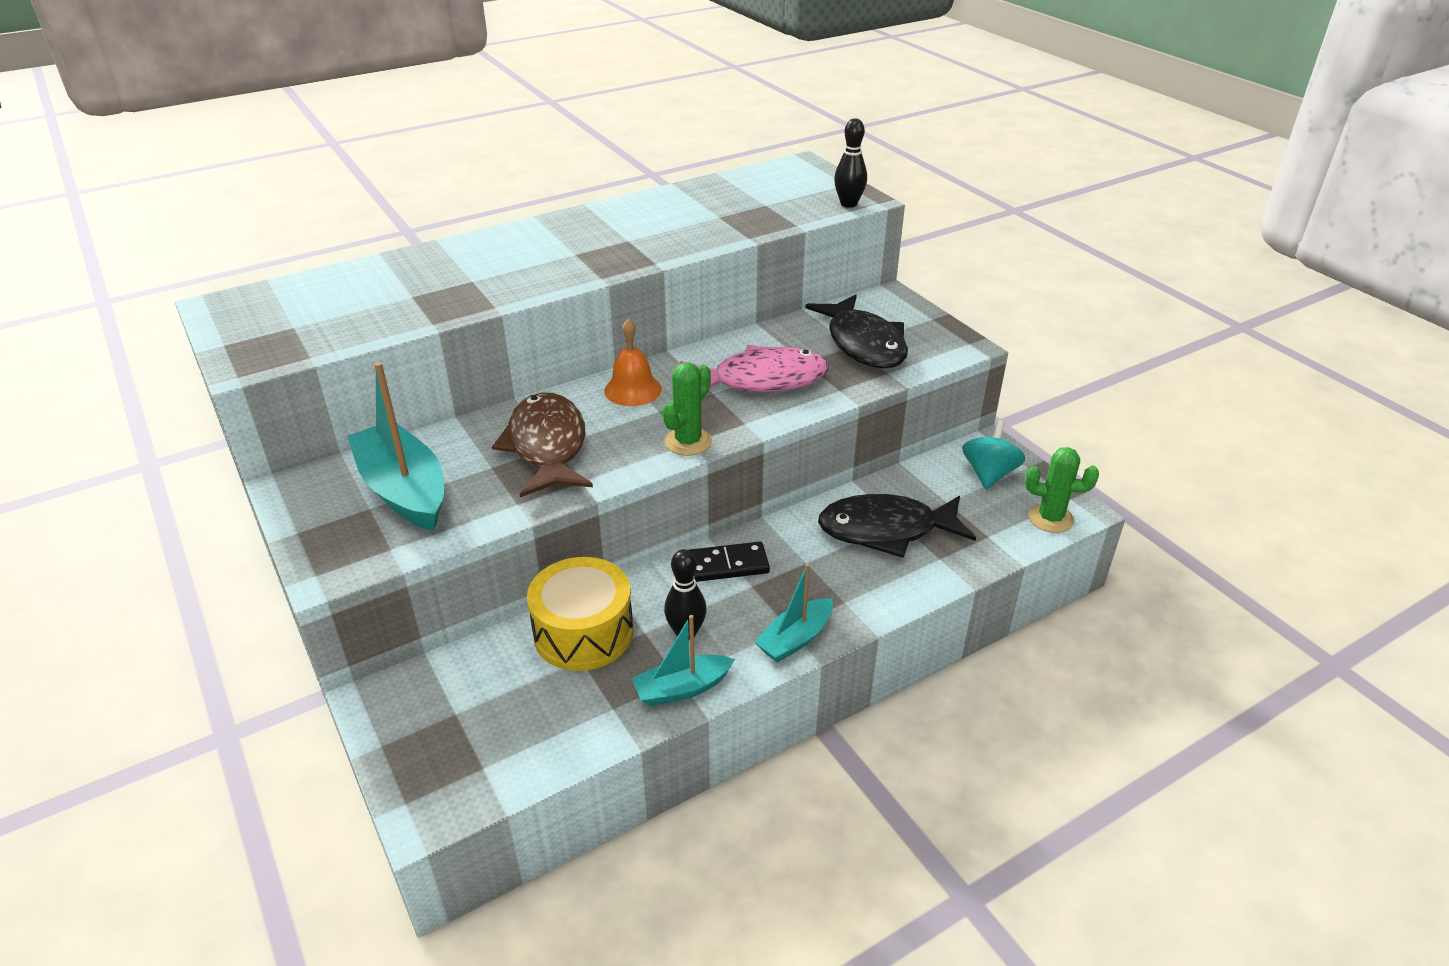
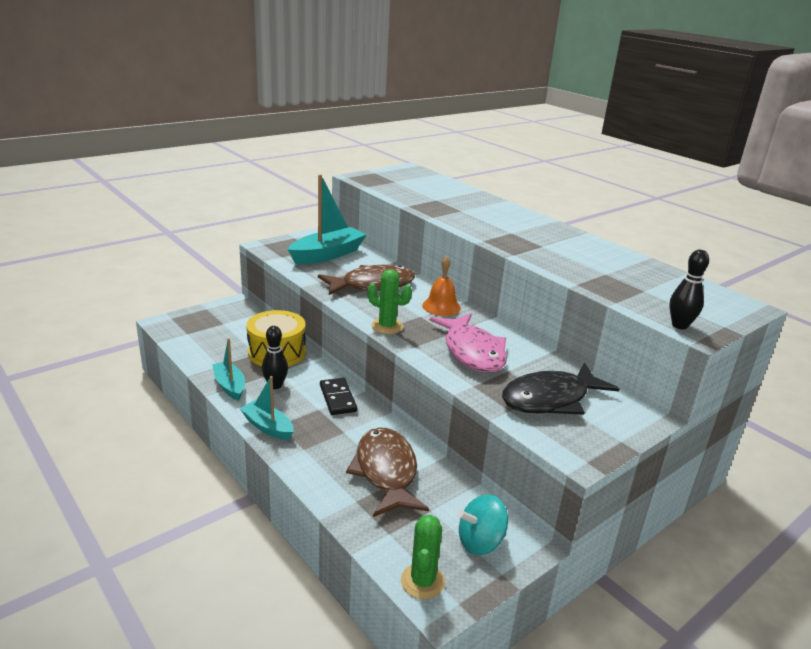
camera: 80 degrees right, 10 degrees down
black fish [818,494,976,558] -> brown fish [346,427,429,517]
turquoise spinning top [962,420,1026,489] -> turquoise spinning top turned 150 degrees clockwise [458,495,508,555]

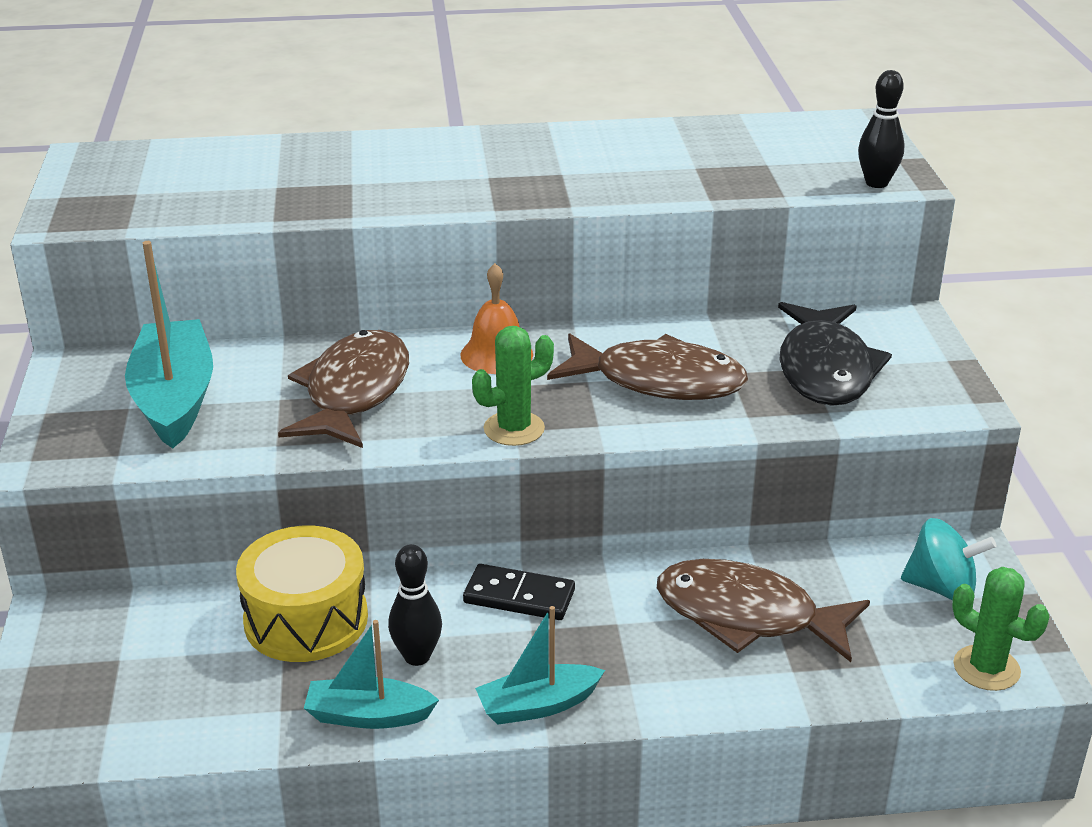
camera: 55 degrees left, 5 degrees up
pink fish [430,313,507,373] -> brown fish [547,333,748,400]
turquoise spinning top [458,495,508,555] -> turquoise spinning top turned 90 degrees counterclockwise [901,518,996,600]

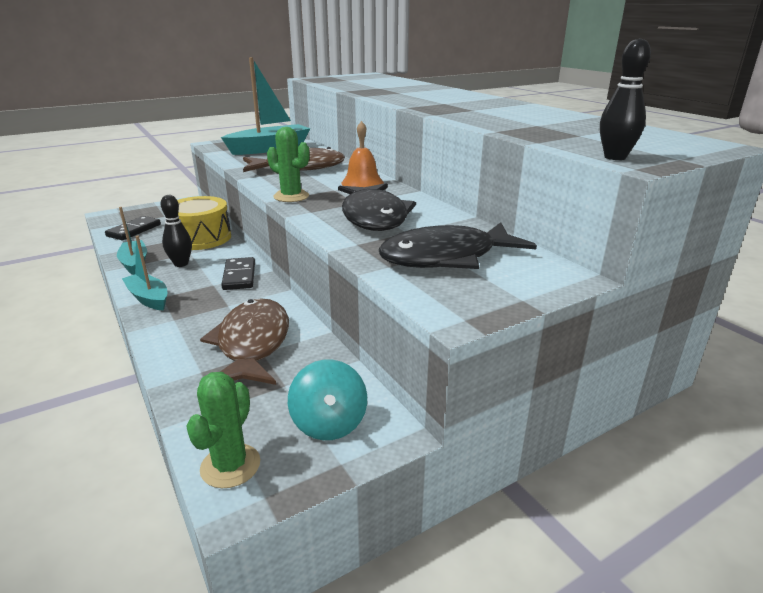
camera: 65 degrees right, 5 degrees down
brown fish [547,333,748,400] -> black fish [338,183,416,231]
none -> black domino [105,216,161,240]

[What needs to be done] Search the data for "turquoise" and list every line in which it occurs.

[Answer]
turquoise spinning top [962,420,1026,489] -> turquoise spinning top turned 150 degrees clockwise [458,495,508,555]
turquoise spinning top [458,495,508,555] -> turquoise spinning top turned 90 degrees counterclockwise [901,518,996,600]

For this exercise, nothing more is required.